| Task instructions |
Show every line of the data below that contains the string "slurDashed", matching case exactly.

| Dataset excerpts |
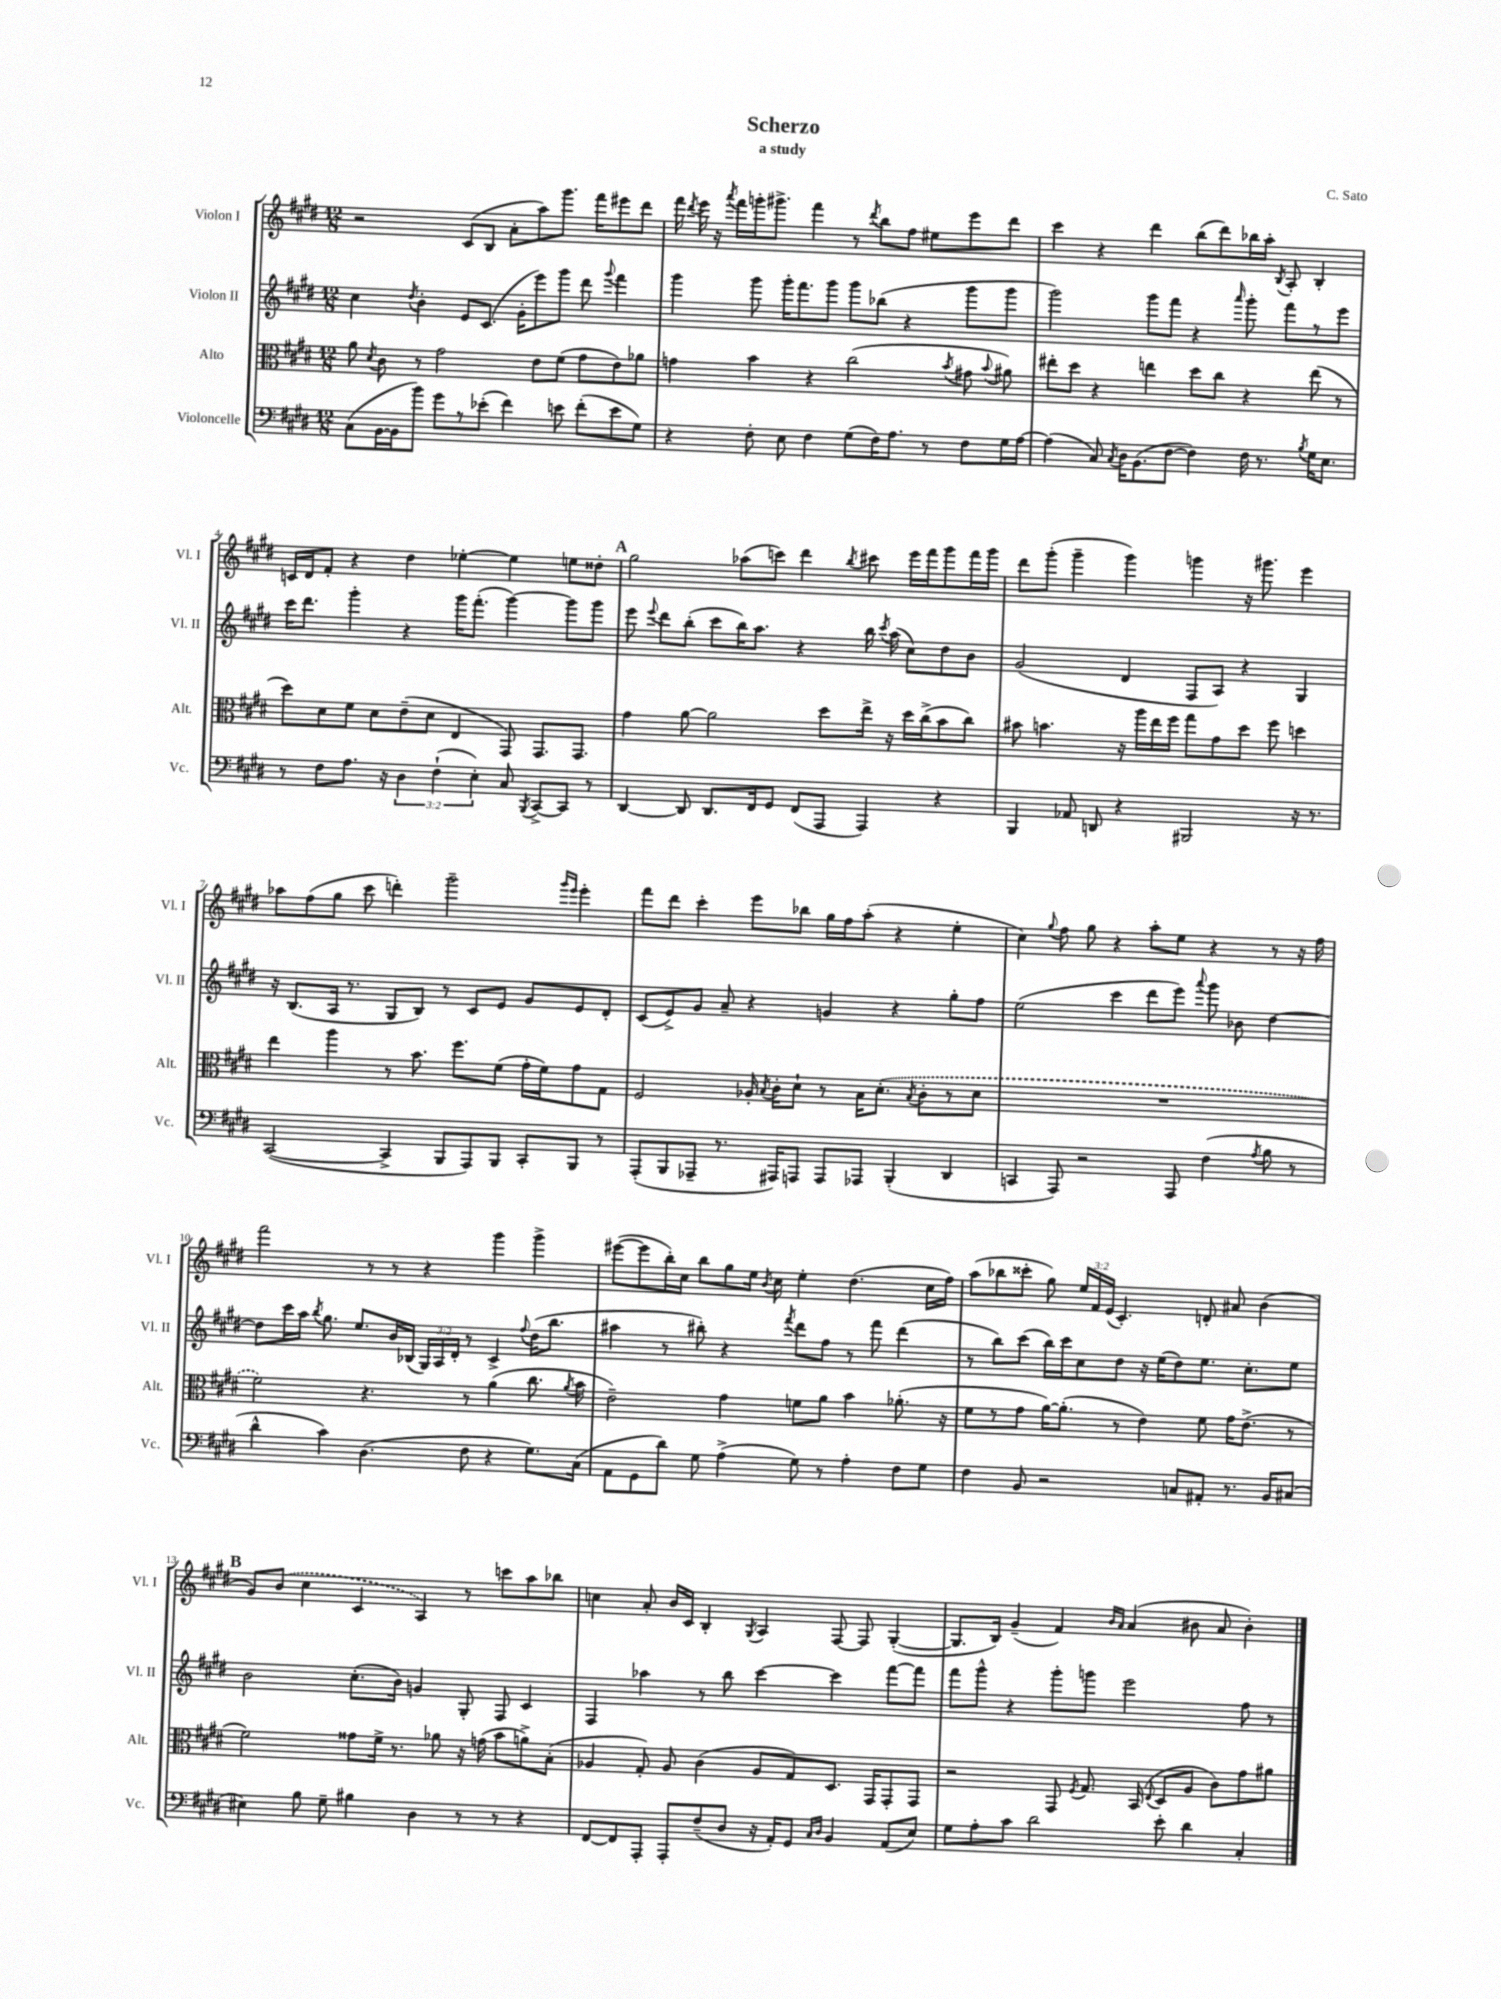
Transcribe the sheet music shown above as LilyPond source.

\header { title = "Scherzo" composer = "C. Sato" subtitle = "a study" }
<<
\new StaffGroup <<
\new Staff = "s0" \with { instrumentName = "Violon I" shortInstrumentName = "Vl. I" } {
    \clef treble \key e \major \numericTimeSignature \time 12/8 \override Staff.TupletNumber.text = #tuplet-number::calc-fraction-text
    \autoBeamOff r2 cis'8[( b8] a'8[-. a''8) gis'''8.] fis'''16[ eis'''8 dis'''8] |
    fis'''16 \acciaccatura { dis'''8 } e'''16 r16 \acciaccatura { a'''8 } fis'''16[ g'''16-. gis'''8.]-> fis'''4 r8 \acciaccatura { dis'''8 } b''8[ fis''8] eis''8[ e'''8 dis'''8] |
    cis'''4 r4 dis'''4 b''8[( dis'''8) bes''16 a''16]-. \acciaccatura { b8 } a8-. b4-. |
    c'16[ dis'16 fis'8]-. r4 dis''4 ees''4~-. ees''4 e''8[ disis''8]-. |
    \mark \markup { \bold "A" } gis''2 aes''8[( c'''8]) dis'''4 \acciaccatura { b''8 } cis'''8 e'''16[ fis'''16 gis'''8 fis'''16 gis'''16] |
    dis'''8[ gis'''8]-.( gis'''4-- gis'''4) g'''4 r16 gis'''8. e'''4 |
    aes''8[ fis''8( gis''8] cis'''8 d'''4-.) gis'''2-- \grace { gis'''16[ e'''16] } e'''4-. |
    fis'''8[ dis'''8] cis'''4-. e'''8[ bes''8] gis''16[ fis''16 a''8]-.( r4 e''4-. |
    cis''4) \appoggiatura { gis''8 } fis''8 gis''8 r4 a''8[-. e''8] r4 r8 r16 fis''16 |
    fis'''2 r8 r8 r4 gis'''4 gis'''4-> |
    eis'''8[~( eis'''8 b''16-.) cis''16] b''8[ gis''8 e''16] \acciaccatura { b'8 } cis''16 e''4-. dis''4.( cis''16[ fis''16]) |
    a''8[( bes''8 cisis'''8]-. gis''8) \tuplet 3/2 { e''16[ fis'16 e'16]( } cis'4.-.) d'8-. ais'8 b'4( |
    \mark \markup { \bold "B" } gis'8[) \once \slurDashed b'8]( cis''4 cis'4 a4) r8 c'''8[ a''8 bes''8] |
    c''4 a'8-. b'16[ cis'16] b4-. \acciaccatura { gis8 } a4 fis8~ fis8 gis4~-.( |
    gis8.[ b16]) gis'4--( fis'4) \grace { b'16[ a'16] } a'4( bis'8 a'8 bis'4-.) \bar "|." |
}
\new Staff = "s1" \with { instrumentName = "Violon II" shortInstrumentName = "Vl. II" } {
    \clef treble \key e \major \numericTimeSignature \time 12/8 \override Staff.TupletNumber.text = #tuplet-number::calc-fraction-text
    \autoBeamOff cis''4 \acciaccatura { dis''8 } b'4-. e'8[ cis'8.]( gis'16[-. e'''8) gis'''8] dis'''8 \appoggiatura { gis'''8 } fis'''4 |
    gis'''4 gis'''8 gis'''16[-. fis'''8. gis'''8] gis'''8[ bes''8]( r4 gis'''8[ gis'''8] |
    gis'''2) gis'''8[ fis'''8] r4 \grace { a'''16 } gis'''8-. fis'''8[ r8 e'''8] |
    cis'''16[ dis'''8.] gis'''4-. r4 gis'''16[ fis'''8.]-.( gis'''4~) gis'''8[ gis'''8] |
    \mark \markup { \bold "A" } e'''8 \appoggiatura { e'''8 } dis'''8[ b''8]-.( cis'''8[ b''16) a''8.] r4 b''16 \acciaccatura { cis'''8 } a''16( cis''8[) dis''8 b'8] |
    gis'2( dis'4 fis8[ a8]) r4 gis4 |
    r16 b8.[( a16] r8. gis8[ b8]) r8 cis'8[ e'8] gis'8[ e'8 dis'8]-. |
    cis'8[( e'8->) gis'8] a'8-- r4 g'4 r4 gis''8[-. fis''8] |
    e''2( cis'''4 dis'''8[ e'''8]) \appoggiatura { a'''8 } gis'''8 bes'8 dis''4~ |
    dis''8[ cis'''16 a''16] \acciaccatura { b''8 } gis''8. e''8.[ b'16 bes16]( \tuplet 3/2 { gis16[) a16 dis'16]-. } r8 cis'4-> \appoggiatura { fis''8 } dis''16[( b''8.] |
    ais''4 r8 bis''8-.) r4 \acciaccatura { fis'''8 } dis'''8[ fis''8] r8 fis'''8 dis'''4( |
    r8 b''8[) cis'''8]( b''16[) cis'''16 cis''8 dis''8] r16 e''16[( dis''8) e''8.] cis''8.[-. e''8] |
    \mark \markup { \bold "B" } b'2 cis''8.[-.( b'16]) g'4 gis8-. fis8 cis'4 |
    fis4 aes''4 r8 b''8 cis'''4~ cis'''4 fis'''8[~ fis'''8] |
    fis'''8[ gis'''8]-^ r4 gis'''8[-. g'''8] e'''2 fis''8 r8 \bar "|." |
}
\new Staff = "s2" \with { instrumentName = "Alto" shortInstrumentName = "Alt." } {
    \clef alto \key e \major \numericTimeSignature \time 12/8
    \autoBeamOff a'8 \acciaccatura { dis'8 } cis'8 r8 gis'2 e'8[ fis'8]( gis'8[ e'8) aes'8] |
    g'4 b'4 r4 cis''2( \acciaccatura { b'8 } gis'8 \appoggiatura { b'8 } ais'8) |
    eis''8[-. dis''8] r4 e''4 dis''8[ cis''8] r4 e''8( r8 |
    dis''8[) dis'8 fis'8] dis'8[ e'8--( dis'8] e4 gis,8) gis,8.[ gis,8.] |
    \mark \markup { \bold "A" } gis'4 a'8~ a'2 dis''8[ e''16]-> r16 dis''16[ cis''16->( b'8 cis''8]) |
    bis'8 b'4. r16 a''16[ e''16 fis''16] gis''8[ gis'8 dis''8] fis''8 d''4 |
    e''4 a''4 r8 b'8. fis''8.[ fis'8]( gis'16[-. fis'16) gis'8 gis8] |
    fis2 aes16-. \acciaccatura { b8 } cis'16[-. dis'8]-! r8 b16[ \once \slurDashed dis'8.]-.( \acciaccatura { b8 } cis'8[-. r8 dis'8] |
    R1. |
    fis'2) r4. r8 a'4( cis''8. \acciaccatura { a'8 } b'16 |
    e'2--) gis'4 f'8[ a'8] b'4 aes'8.-.( r16 |
    fis'8[ r8 gis'8] a'16[~) a'8.]-.( r8 e'4) fis'8 gis'16[ e'8.]->( r8 |
    \mark \markup { \bold "B" } fis'2) gisis'8[ fis'16]-> r8. aes'8 r16 g'16( b'8[ a'8->) b8]-.( |
    aes4 gis8-.) aes8 cis'4( aes8[ gis8) dis8.] gis,16[ gis,8-. gis,8] |
    r2 gis,8 \acciaccatura { fis8 } gis8. b,16( \appoggiatura { e8 } dis8[ a8] cis'8[) gis'8 ais'8] \bar "|." |
}
\new Staff = "s3" \with { instrumentName = "Violoncelle" shortInstrumentName = "Vc." } {
    \clef bass \key e \major \numericTimeSignature \time 12/8 \override Staff.TupletNumber.text = #tuplet-number::calc-fraction-text
    \autoBeamOff cis8[( b,16~ b,16 b'8]) gis'8[ r8 ees'8]-.( fis'4) e'8 fis'8[-.( e'8 gis8]) |
    r4 fis8-. e8 fis4 gis8[( fis16) a8.] r8 fis8[ gis16 a16]~ |
    a4( cis8) \acciaccatura { cis8 } dis16[ b,8.( fis8]~ fis4) fis16 r8. \acciaccatura { b8 } gis16[ e8.] |
    r8 fis8[ a8.] r16 \tuplet 3/2 { dis4 fis4-!( e4-.) } cis8 \acciaccatura { b,,8 } cis,8[~-> cis,8] r8 |
    \mark \markup { \bold "A" } dis,4~ dis,8 dis,8.[ fis,16 gis,8] fis,8[( a,,8] a,,4) r4 |
    b,,4 aes,8 d,8 r4 bis,,2 r16 r8. |
    cis,2~( cis,4-> b,,8[ a,,8) b,,8] cis,8[-. b,,8] r8 |
    a,,8[-.( b,,8 aes,,8]-- r8. ais,,16[) a,,8] a,,8[ aes,,8] b,,4-.( dis,4 |
    c,4 a,,8) r2 a,,8 fis4( \acciaccatura { a8 } b8 r8 |
    dis'4-^ cis'4) dis4.( fis8 r4 gis8.[) cis16]( |
    a,8[ gis,8 dis'8]) gis8 a4->( gis8) r8 a4-. fis8[ gis8] |
    fis4 b,8 r2 c8[ ais,8]-. r8. b,16[ cis8]( |
    \mark \markup { \bold "B" } eis4) b8 gis8-- bis4 dis4 r8 r8 r4 |
    fis,8[~ fis,8 a,,8]-. a,,8[-. fis8--( dis8] r16 a,16[-.) gis,8] \grace { cis16[ dis16] } b,4 a,8[( e8]) |
    gis8[ a8-. cis'8] dis'2 e'8-. dis'4 cis4-. \bar "|." |
}
>>
>>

| Reply |
    \mark \markup { \bold "B" } gis'8[) \once \slurDashed b'8]( cis''4 cis'4 a4) r8 c'''8[ a''8 bes''8] |
    fis2 aes16-. \acciaccatura { b8 } cis'16[-. dis'8]-! r8 b16[ \once \slurDashed dis'8.]-.( \acciaccatura { b8 } cis'8[-. r8 dis'8] |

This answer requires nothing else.